What you should do: Each line of the records below that holds "brick" should be returned.

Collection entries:
● ● ● ● ● ● ●
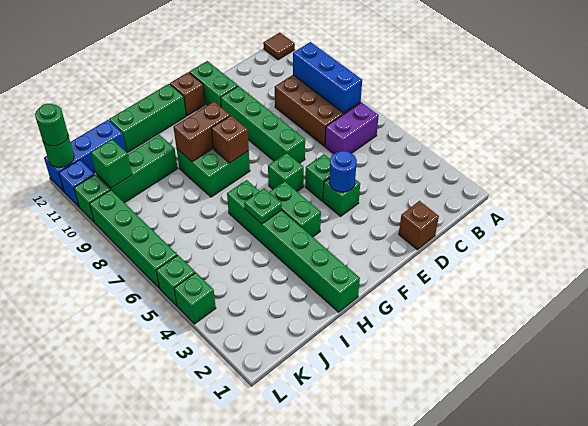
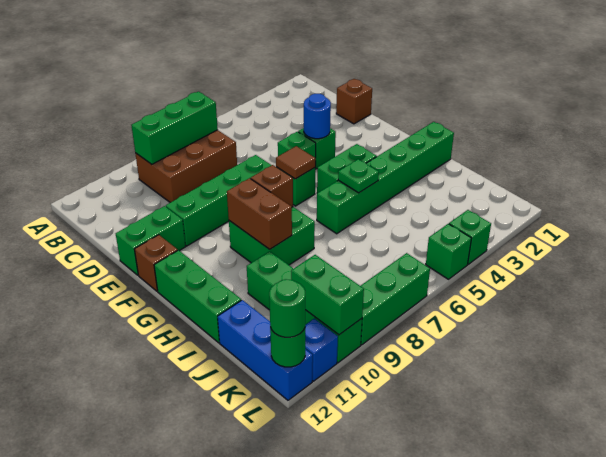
brown tile A12 level 1 -> brown tile F6 level 2
purple brick B6:C6 level 1 -> none
blue brick B7:B9 level 2 -> green brick B7:B9 level 2
green brick K10 level 2 -> green brick K10:L10 level 2
green brick L6:L9 level 1 -> green brick L7:L9 level 1

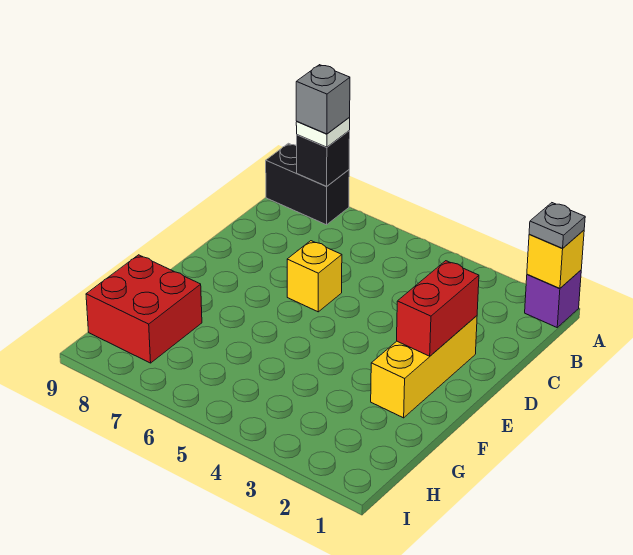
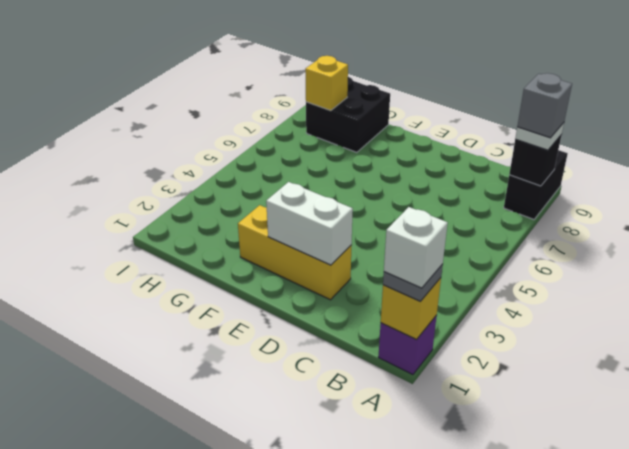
none -> white brick A1 level 4
red brick D2:E2 level 2 -> white brick D2:E2 level 2
yellow brick D6 level 1 -> yellow brick H8 level 2
red brick G8:H9 level 1 -> black brick G8:H9 level 1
● ● ● ● ● ● ●
Your response:
purple brick B6:C6 level 1 -> none
blue brick B7:B9 level 2 -> green brick B7:B9 level 2
green brick K10 level 2 -> green brick K10:L10 level 2
green brick L6:L9 level 1 -> green brick L7:L9 level 1
none -> white brick A1 level 4
red brick D2:E2 level 2 -> white brick D2:E2 level 2
yellow brick D6 level 1 -> yellow brick H8 level 2
red brick G8:H9 level 1 -> black brick G8:H9 level 1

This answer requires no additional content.